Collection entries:
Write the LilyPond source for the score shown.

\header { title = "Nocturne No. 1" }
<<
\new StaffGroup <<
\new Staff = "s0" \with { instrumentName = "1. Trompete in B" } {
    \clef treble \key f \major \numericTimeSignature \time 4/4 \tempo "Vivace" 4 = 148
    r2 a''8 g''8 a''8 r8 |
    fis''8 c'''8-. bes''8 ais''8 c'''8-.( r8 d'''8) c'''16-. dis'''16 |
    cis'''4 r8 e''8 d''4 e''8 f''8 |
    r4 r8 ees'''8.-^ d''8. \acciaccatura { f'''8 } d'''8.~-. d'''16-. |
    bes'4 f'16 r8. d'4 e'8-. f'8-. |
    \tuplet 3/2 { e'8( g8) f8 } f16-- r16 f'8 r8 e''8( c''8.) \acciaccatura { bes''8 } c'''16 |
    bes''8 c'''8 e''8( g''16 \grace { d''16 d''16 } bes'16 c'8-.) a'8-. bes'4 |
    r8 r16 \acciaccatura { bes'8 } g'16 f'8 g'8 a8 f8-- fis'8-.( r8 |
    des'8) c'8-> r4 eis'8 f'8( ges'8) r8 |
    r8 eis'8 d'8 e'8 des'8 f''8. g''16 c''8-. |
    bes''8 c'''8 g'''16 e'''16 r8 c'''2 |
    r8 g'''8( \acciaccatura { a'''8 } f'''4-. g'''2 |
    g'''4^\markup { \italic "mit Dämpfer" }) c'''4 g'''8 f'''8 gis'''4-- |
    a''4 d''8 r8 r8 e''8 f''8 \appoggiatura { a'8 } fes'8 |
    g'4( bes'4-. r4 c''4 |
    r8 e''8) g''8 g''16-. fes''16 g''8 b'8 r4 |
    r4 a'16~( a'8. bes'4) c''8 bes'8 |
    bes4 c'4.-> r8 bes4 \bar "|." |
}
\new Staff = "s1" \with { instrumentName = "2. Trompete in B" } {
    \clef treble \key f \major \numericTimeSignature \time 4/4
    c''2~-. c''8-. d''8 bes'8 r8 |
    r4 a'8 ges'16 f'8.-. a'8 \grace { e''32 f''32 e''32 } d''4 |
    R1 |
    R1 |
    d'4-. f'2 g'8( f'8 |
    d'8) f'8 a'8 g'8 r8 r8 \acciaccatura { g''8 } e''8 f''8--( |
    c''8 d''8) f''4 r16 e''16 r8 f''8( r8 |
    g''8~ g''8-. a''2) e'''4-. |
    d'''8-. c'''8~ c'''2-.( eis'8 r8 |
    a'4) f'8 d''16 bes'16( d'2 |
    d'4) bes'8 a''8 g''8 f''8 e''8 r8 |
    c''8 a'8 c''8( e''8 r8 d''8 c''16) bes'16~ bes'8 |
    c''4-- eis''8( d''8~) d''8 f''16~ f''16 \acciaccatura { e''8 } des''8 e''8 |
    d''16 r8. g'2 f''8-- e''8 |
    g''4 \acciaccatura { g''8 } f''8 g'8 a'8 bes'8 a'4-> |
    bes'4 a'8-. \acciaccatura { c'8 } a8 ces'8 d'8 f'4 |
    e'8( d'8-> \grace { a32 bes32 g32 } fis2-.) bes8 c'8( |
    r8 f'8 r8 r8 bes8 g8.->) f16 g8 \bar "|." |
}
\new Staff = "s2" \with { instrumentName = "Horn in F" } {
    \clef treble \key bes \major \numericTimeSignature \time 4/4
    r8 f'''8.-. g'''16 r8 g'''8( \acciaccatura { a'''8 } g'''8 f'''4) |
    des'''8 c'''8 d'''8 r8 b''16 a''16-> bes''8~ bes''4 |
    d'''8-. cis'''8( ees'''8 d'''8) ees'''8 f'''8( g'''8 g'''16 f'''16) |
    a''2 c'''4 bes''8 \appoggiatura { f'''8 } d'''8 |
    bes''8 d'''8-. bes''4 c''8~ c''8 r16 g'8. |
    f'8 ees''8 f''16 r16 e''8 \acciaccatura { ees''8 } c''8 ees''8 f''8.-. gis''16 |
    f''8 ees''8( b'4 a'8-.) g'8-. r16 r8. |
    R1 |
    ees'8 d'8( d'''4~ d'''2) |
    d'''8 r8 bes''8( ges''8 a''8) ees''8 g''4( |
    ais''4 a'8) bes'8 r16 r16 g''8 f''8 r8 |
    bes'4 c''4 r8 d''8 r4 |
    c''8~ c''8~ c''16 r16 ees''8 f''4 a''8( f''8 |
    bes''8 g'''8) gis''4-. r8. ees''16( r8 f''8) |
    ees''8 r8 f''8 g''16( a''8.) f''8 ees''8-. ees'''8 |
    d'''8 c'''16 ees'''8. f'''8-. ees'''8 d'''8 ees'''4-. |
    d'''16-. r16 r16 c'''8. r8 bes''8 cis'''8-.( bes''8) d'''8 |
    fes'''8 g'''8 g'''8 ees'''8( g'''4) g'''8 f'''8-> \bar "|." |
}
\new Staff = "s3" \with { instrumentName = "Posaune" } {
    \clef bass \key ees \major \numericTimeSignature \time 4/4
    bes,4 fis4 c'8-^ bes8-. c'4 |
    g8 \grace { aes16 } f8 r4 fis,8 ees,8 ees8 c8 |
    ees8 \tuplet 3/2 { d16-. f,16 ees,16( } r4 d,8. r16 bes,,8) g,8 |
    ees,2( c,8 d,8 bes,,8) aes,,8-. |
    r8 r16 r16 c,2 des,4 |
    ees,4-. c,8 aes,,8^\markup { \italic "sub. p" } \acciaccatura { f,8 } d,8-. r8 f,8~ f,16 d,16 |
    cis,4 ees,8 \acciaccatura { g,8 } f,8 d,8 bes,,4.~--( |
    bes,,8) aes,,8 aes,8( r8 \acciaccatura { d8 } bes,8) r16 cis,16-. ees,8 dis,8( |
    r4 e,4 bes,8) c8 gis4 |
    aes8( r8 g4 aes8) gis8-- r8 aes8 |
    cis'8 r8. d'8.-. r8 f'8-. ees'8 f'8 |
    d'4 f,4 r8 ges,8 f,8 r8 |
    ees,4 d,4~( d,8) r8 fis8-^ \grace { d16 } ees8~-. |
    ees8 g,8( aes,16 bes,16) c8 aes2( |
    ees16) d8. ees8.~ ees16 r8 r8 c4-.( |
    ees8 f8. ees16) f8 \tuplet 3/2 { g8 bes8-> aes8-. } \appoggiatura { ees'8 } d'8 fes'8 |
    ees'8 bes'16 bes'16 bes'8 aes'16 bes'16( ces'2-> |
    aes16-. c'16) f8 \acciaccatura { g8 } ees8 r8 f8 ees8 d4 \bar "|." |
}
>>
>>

### WRITTEN REQUEST
Return every line of the rows above that contains the string "numericTimeSignature".

### TASK SOLUTION
    \clef treble \key f \major \numericTimeSignature \time 4/4 \tempo "Vivace" 4 = 148
    \clef treble \key f \major \numericTimeSignature \time 4/4
    \clef treble \key bes \major \numericTimeSignature \time 4/4
    \clef bass \key ees \major \numericTimeSignature \time 4/4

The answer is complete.